_ASSIGNMENT:_ Exactly reproduce the lines beginning with the line that includes "brown can: 13 -> 8" and ending with the last line of the data.

_Records excerpted from a collection:_
------------------------

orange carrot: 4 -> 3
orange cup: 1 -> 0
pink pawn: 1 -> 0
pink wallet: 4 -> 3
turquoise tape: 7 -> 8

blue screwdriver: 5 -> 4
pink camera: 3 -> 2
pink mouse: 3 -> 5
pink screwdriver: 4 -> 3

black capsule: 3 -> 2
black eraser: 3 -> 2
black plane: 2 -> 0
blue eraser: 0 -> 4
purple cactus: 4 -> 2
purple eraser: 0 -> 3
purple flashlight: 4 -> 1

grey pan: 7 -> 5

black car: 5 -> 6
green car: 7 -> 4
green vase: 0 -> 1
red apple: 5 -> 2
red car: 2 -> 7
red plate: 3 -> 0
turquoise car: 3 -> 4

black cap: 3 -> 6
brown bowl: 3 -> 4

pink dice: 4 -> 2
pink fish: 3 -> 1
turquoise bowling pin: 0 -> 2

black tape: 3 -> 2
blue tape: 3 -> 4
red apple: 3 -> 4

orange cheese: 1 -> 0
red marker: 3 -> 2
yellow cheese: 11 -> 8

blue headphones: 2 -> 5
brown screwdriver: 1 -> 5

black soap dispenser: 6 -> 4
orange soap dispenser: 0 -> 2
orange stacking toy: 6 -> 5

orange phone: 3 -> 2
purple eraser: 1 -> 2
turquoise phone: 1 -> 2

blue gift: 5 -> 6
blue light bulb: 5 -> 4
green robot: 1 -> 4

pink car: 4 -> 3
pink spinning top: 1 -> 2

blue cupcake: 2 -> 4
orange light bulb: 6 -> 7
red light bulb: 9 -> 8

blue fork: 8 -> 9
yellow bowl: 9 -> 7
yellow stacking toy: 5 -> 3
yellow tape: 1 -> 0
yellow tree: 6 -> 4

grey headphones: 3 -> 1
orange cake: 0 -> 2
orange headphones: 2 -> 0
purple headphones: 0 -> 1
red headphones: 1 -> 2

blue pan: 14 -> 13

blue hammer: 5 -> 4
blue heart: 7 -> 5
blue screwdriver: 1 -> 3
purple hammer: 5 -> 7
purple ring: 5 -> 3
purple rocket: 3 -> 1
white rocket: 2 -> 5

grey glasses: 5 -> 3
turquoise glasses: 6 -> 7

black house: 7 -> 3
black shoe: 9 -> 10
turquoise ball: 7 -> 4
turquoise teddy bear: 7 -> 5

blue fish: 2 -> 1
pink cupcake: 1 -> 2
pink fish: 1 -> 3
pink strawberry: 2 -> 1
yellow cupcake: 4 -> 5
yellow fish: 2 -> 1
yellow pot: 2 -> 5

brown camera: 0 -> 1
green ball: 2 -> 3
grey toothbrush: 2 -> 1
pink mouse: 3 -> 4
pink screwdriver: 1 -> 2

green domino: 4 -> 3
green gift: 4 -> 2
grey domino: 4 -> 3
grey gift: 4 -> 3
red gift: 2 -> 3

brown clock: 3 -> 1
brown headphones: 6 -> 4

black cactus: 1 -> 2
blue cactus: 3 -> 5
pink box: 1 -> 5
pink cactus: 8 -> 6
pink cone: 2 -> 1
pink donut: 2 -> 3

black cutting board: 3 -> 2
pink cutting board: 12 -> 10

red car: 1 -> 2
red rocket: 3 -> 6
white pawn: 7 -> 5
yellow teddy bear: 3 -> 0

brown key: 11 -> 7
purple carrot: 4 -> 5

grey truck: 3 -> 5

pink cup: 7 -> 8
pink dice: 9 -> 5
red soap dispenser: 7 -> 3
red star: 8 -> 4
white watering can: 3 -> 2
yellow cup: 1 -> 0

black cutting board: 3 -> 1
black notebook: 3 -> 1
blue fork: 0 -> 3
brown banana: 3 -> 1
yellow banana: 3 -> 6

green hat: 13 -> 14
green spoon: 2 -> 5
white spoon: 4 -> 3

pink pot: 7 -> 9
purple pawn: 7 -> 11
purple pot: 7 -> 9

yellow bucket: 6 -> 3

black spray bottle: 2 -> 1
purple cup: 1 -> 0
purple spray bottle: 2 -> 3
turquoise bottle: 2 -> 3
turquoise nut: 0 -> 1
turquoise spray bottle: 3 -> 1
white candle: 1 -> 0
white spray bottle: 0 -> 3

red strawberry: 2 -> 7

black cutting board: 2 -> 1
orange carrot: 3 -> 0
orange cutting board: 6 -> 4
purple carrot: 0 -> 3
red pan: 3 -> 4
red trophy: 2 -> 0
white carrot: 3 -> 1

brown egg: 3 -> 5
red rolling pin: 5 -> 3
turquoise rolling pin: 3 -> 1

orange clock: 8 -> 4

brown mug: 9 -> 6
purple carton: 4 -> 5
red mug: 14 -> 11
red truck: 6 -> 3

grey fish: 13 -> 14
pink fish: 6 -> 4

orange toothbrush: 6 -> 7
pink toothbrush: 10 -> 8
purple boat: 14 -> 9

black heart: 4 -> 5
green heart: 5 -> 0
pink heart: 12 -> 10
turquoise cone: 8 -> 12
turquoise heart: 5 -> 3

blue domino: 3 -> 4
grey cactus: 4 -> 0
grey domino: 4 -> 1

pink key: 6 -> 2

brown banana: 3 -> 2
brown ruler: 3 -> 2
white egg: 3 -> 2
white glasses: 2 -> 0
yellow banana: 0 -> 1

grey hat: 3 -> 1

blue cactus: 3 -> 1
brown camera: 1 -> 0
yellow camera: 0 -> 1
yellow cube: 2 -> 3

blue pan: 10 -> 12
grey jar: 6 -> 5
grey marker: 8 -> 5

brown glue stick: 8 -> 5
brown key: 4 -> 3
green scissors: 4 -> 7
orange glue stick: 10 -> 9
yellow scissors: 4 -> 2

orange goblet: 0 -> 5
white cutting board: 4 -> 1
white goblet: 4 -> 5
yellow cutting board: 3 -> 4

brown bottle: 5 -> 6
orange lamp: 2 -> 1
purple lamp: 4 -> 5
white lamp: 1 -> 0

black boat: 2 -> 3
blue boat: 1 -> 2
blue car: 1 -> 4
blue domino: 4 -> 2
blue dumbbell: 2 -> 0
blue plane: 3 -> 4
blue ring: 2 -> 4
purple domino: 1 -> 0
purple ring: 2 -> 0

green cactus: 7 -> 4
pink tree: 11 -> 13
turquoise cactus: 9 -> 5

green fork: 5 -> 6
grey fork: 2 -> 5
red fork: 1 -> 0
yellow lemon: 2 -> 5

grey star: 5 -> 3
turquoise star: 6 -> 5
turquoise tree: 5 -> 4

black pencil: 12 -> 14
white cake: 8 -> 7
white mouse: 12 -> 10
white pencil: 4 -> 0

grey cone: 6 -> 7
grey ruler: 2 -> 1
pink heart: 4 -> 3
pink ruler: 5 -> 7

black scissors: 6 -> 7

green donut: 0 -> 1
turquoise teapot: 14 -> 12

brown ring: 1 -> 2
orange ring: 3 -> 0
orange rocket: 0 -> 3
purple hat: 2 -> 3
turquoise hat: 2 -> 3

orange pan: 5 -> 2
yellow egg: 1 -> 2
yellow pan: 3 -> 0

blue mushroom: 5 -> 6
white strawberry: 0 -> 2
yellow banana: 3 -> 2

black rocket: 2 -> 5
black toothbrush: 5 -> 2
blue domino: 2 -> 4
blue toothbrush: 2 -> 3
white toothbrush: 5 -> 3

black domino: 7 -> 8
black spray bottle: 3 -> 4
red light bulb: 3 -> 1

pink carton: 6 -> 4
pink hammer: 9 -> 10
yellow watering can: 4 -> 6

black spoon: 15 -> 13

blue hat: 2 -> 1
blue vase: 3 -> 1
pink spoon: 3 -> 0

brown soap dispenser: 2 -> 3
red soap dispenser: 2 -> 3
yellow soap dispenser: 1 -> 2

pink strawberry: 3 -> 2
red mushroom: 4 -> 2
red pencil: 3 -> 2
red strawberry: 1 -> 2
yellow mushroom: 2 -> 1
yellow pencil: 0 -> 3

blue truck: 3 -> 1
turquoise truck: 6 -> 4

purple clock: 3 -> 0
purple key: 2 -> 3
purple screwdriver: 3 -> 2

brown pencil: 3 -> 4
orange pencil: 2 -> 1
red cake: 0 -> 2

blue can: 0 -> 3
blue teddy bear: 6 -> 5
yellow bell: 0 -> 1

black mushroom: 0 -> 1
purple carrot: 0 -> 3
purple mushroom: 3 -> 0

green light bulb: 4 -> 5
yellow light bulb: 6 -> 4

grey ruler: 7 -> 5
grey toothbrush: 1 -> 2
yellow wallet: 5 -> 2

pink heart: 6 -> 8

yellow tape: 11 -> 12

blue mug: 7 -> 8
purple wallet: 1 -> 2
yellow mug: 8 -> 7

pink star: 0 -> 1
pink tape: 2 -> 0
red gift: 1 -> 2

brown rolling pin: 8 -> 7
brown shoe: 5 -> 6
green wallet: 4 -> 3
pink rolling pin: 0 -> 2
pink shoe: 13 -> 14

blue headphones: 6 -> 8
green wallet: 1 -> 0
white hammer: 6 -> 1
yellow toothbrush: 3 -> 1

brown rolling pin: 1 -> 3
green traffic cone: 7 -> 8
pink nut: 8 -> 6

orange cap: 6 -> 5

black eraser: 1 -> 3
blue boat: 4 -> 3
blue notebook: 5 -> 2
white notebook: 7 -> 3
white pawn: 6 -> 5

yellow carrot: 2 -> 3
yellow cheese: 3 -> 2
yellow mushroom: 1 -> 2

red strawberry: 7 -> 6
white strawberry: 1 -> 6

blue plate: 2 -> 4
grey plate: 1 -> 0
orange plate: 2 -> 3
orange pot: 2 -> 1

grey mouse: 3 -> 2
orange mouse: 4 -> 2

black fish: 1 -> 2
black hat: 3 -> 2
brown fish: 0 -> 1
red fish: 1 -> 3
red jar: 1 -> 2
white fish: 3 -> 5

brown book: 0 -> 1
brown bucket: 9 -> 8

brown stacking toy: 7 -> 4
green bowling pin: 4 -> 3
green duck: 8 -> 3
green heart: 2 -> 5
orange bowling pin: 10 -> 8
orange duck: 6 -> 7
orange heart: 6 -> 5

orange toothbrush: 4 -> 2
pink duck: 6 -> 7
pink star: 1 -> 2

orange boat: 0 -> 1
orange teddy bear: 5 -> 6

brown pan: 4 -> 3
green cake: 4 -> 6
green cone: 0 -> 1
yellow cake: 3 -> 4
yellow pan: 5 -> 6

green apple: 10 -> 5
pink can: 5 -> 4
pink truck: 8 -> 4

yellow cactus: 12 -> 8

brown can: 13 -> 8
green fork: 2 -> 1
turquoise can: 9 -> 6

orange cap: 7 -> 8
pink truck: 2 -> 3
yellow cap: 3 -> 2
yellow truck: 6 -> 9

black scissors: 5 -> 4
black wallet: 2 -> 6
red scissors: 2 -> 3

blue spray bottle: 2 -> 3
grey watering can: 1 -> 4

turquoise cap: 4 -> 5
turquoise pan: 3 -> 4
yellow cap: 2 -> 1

------------------------

_RESPONSE TO THE EXERCISE:_
brown can: 13 -> 8
green fork: 2 -> 1
turquoise can: 9 -> 6

orange cap: 7 -> 8
pink truck: 2 -> 3
yellow cap: 3 -> 2
yellow truck: 6 -> 9

black scissors: 5 -> 4
black wallet: 2 -> 6
red scissors: 2 -> 3

blue spray bottle: 2 -> 3
grey watering can: 1 -> 4

turquoise cap: 4 -> 5
turquoise pan: 3 -> 4
yellow cap: 2 -> 1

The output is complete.